Record extracts: Begin
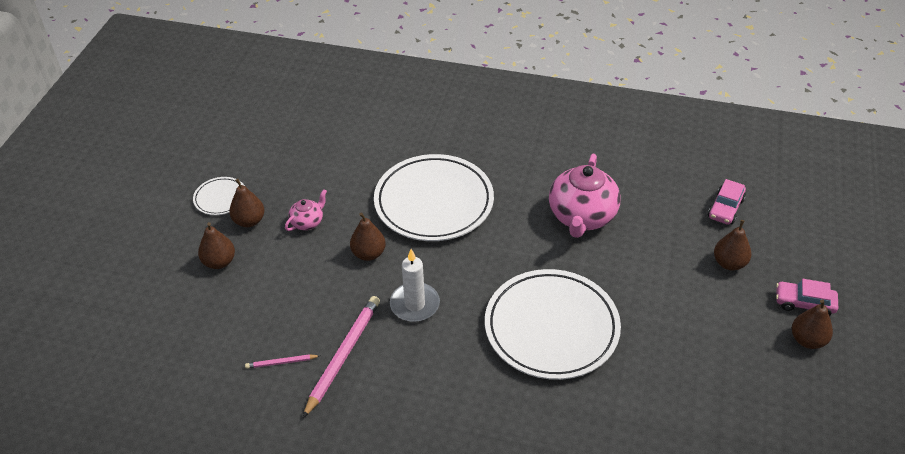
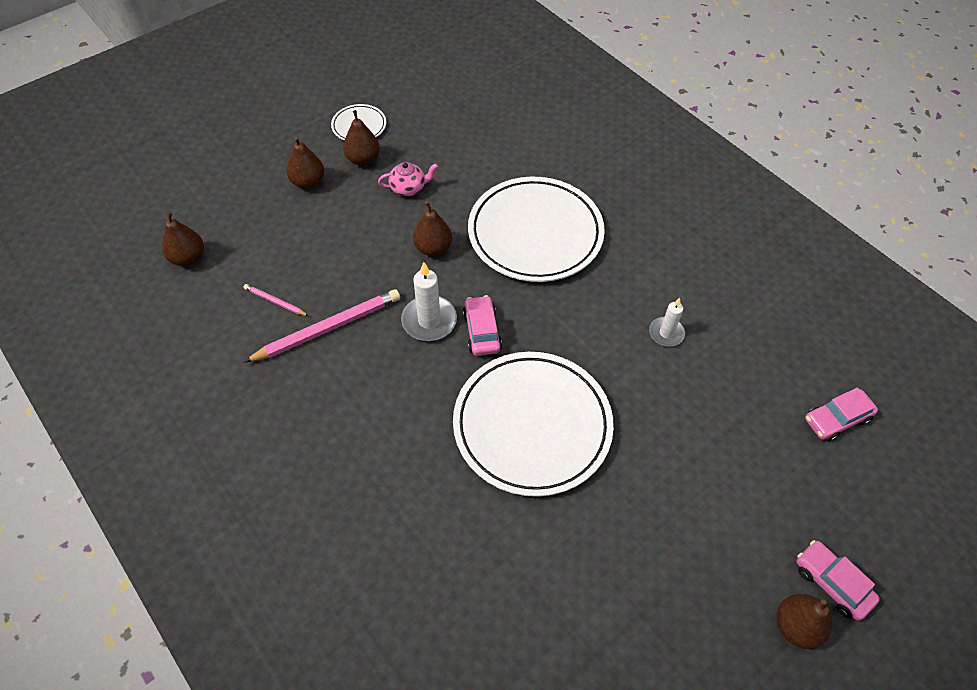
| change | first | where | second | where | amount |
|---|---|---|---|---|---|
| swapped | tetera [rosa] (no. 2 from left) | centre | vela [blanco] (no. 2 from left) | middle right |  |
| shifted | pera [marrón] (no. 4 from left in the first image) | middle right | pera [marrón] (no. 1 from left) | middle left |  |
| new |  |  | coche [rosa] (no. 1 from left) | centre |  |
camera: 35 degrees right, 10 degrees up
Record extracts: End
Gather each line from the entries above that includes the word "first".

| change | first | where | second | where | amount |
| shifted | pera [marrón] (no. 4 from left in the first image) | middle right | pera [marrón] (no. 1 from left) | middle left |  |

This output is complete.